The problem:
Everything from the line that contains "(620, 148) = (326, 461): green" to the end of the listing below, both ends included, is to be transcribed word for word, and nothing else.

Source material:
───

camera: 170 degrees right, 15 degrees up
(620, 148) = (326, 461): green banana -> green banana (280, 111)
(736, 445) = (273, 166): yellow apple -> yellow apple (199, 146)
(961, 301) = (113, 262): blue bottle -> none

───

Response area:
(620, 148) = (326, 461): green banana -> green banana (280, 111)
(736, 445) = (273, 166): yellow apple -> yellow apple (199, 146)
(961, 301) = (113, 262): blue bottle -> none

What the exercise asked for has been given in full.